Problem requirements
Under this line are records; the part from the line containing "white teddy bear: 12 -> 15" through the line containing "orange hourglass: 1 -> 5" should be repeated exactly. Please exclude pictures.
START Records supplied
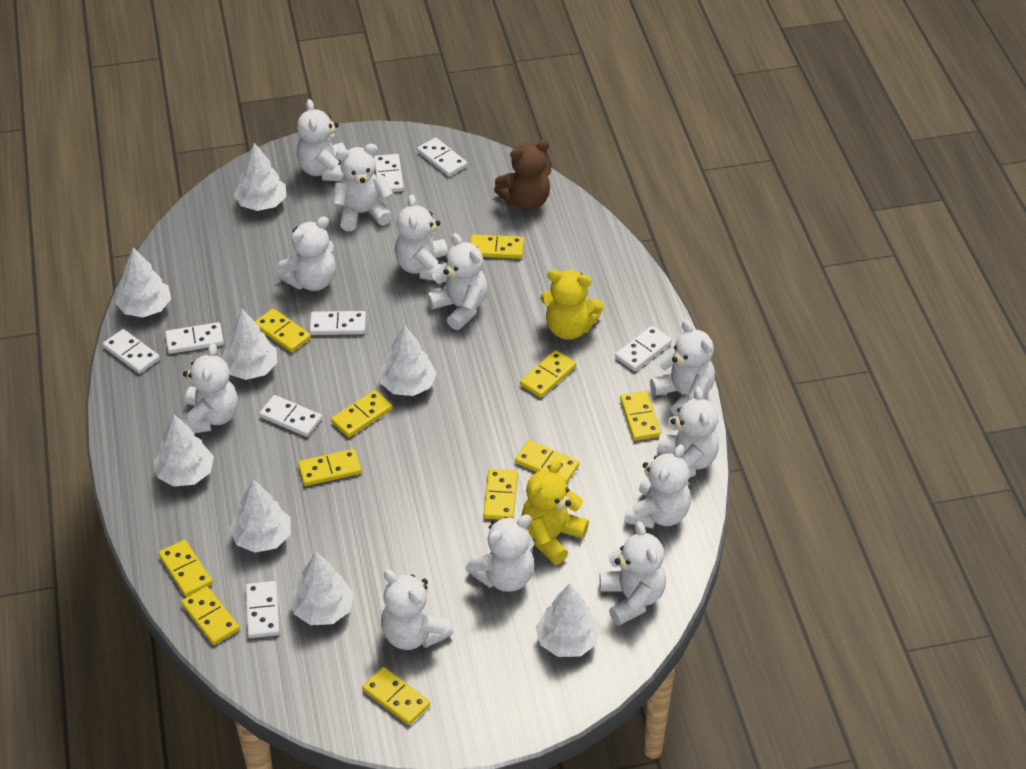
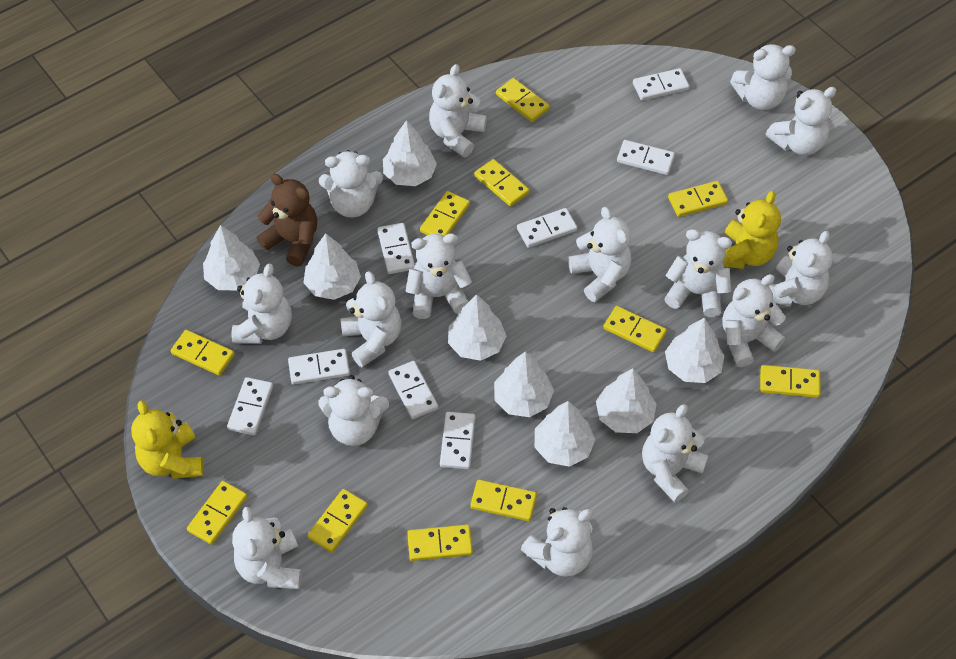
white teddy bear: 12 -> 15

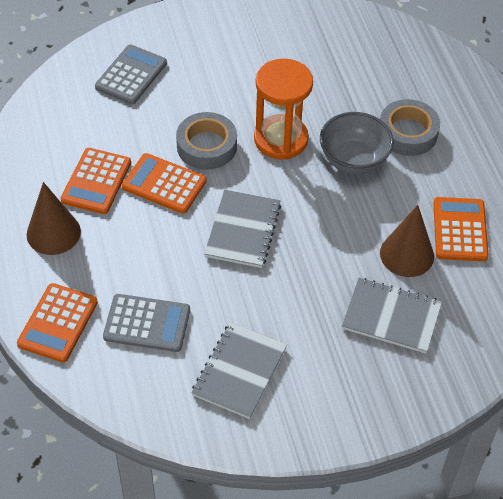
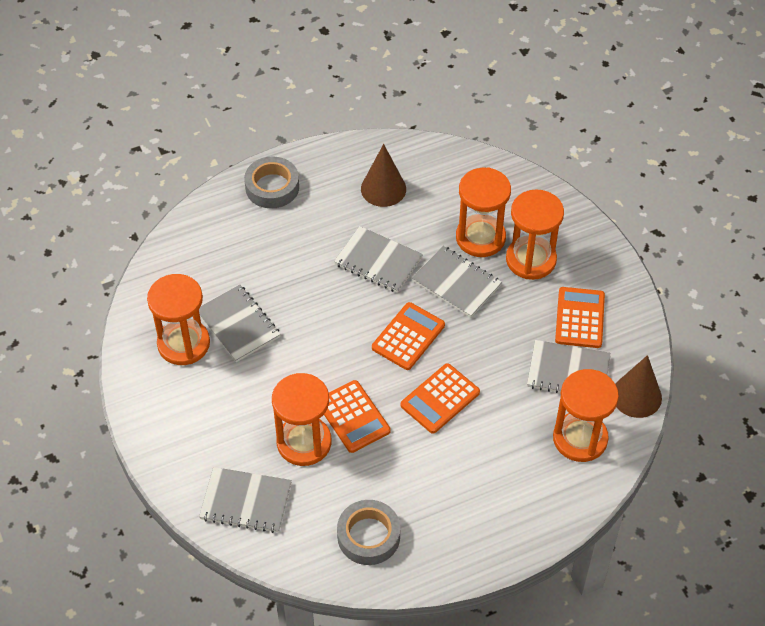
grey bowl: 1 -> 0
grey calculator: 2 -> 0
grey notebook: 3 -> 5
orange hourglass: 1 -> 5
END Records supplied
START Records supplied
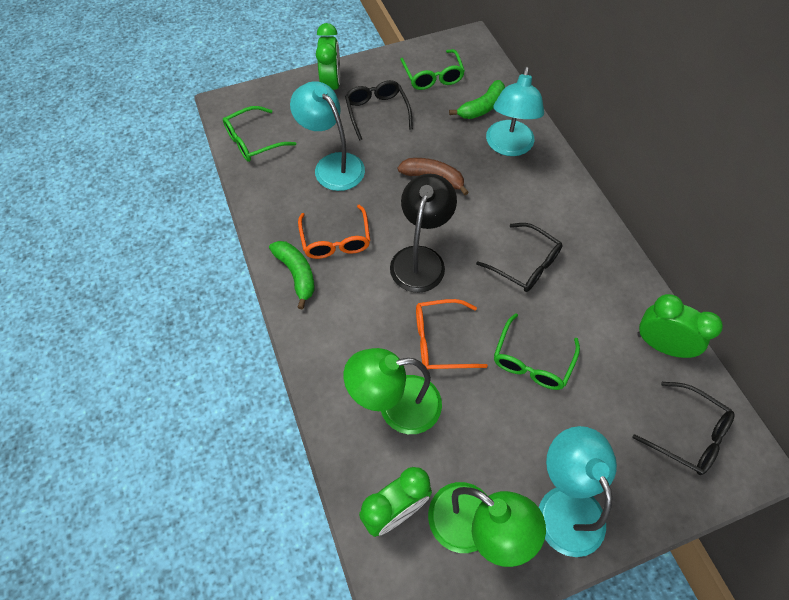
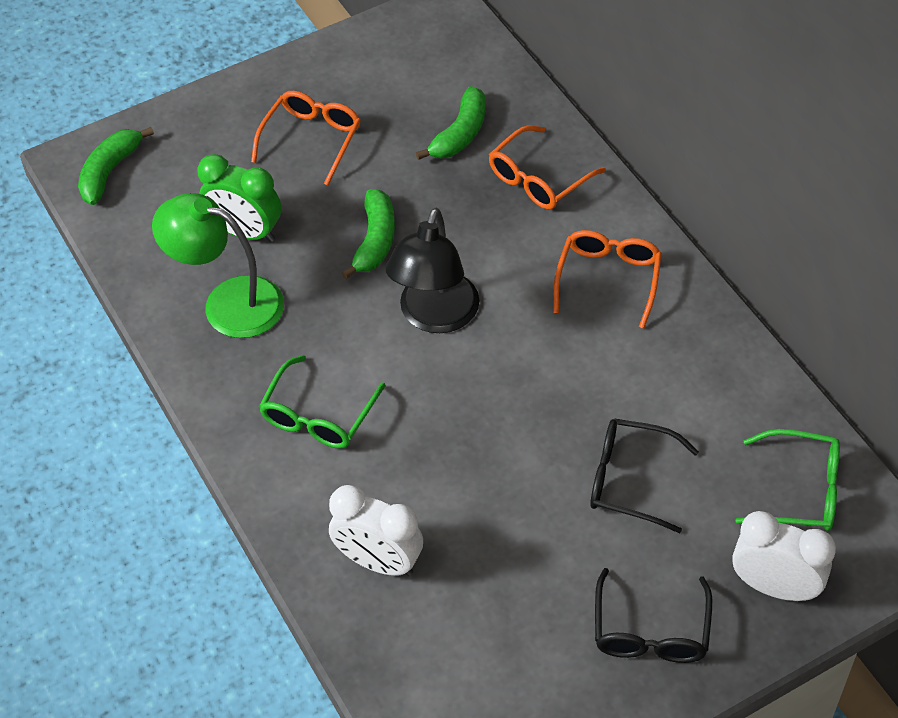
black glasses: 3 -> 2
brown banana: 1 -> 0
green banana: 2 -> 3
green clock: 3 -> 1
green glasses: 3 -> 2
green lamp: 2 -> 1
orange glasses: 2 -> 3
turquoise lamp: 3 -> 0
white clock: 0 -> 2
END Records supplied
Solution to the exercise
white teddy bear: 12 -> 15

grey bowl: 1 -> 0
grey calculator: 2 -> 0
grey notebook: 3 -> 5
orange hourglass: 1 -> 5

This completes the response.